**DESCRIPTION OF THE TASK**
Transcribe exactly every line from the one with "(241, 174) = (294, 481): blue" to the last line of the listing below, including both.

**PROVIDED DATA**
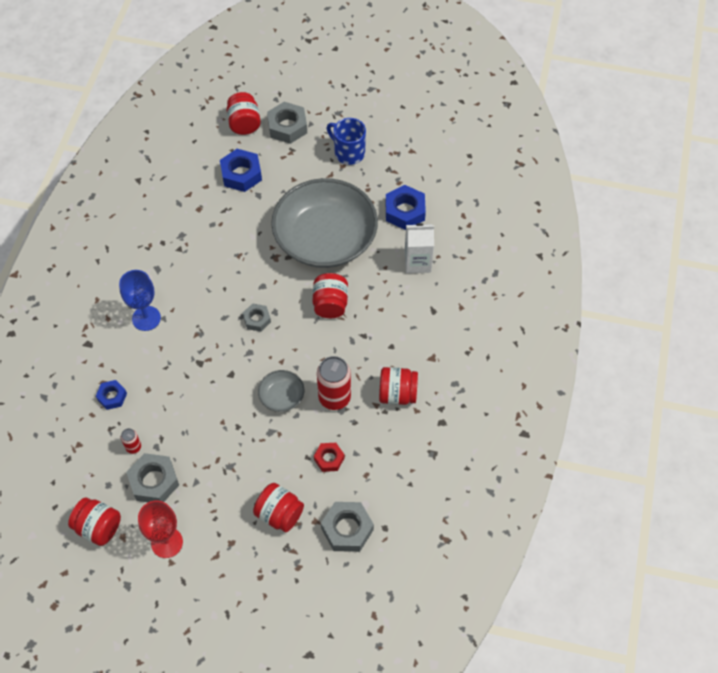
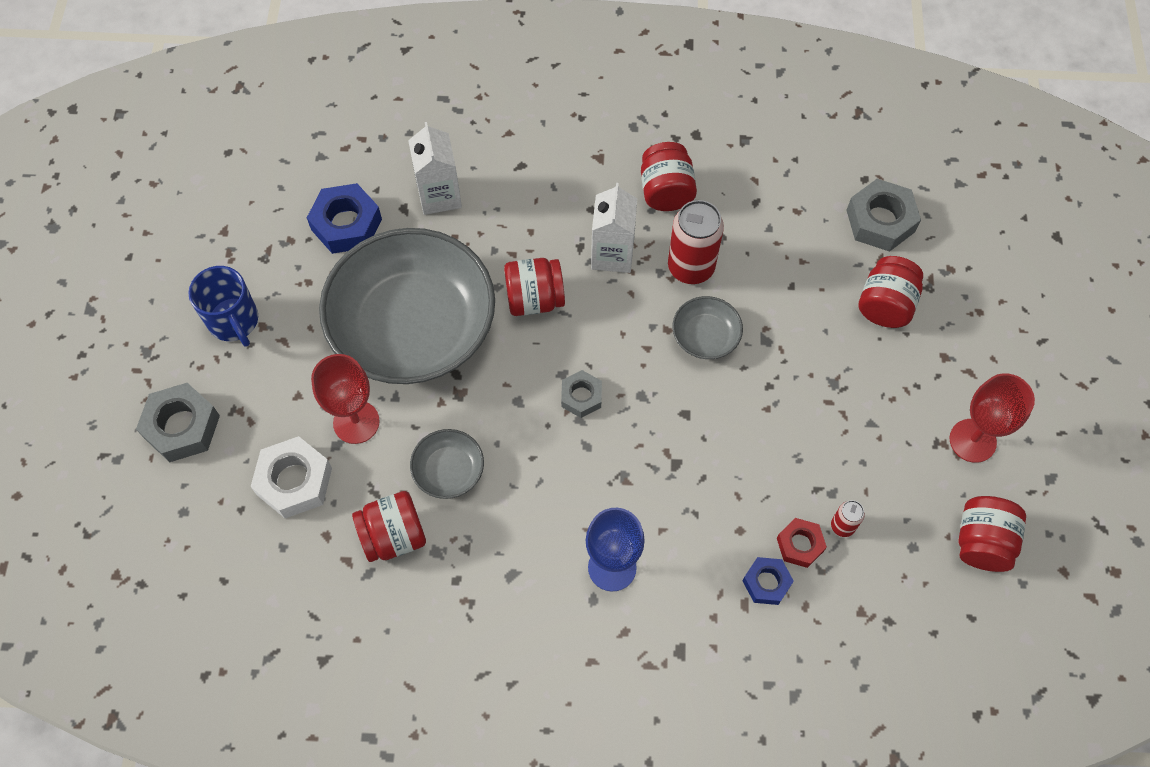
camera: 100 degrees left, 5 degrees up
(154, 481) = (888, 481): grey nut -> none
(227, 246) = (449, 470): none -> grey bowl
(241, 174) = (294, 481): blue nut -> white nut
(244, 124) = (178, 501): red jar -> red jar (393, 536)
(269, 205) = (356, 422): none -> red goblet
(329, 459) = (786, 259): red nut -> red nut (800, 545)
(348, 153) = (234, 321): blue mug -> blue mug turned 60 degrees counterclockwise
(354, 353) = (612, 254): none -> white carton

**TASK RESPONSE**
(241, 174) = (294, 481): blue nut -> white nut
(244, 124) = (178, 501): red jar -> red jar (393, 536)
(269, 205) = (356, 422): none -> red goblet
(329, 459) = (786, 259): red nut -> red nut (800, 545)
(348, 153) = (234, 321): blue mug -> blue mug turned 60 degrees counterclockwise
(354, 353) = (612, 254): none -> white carton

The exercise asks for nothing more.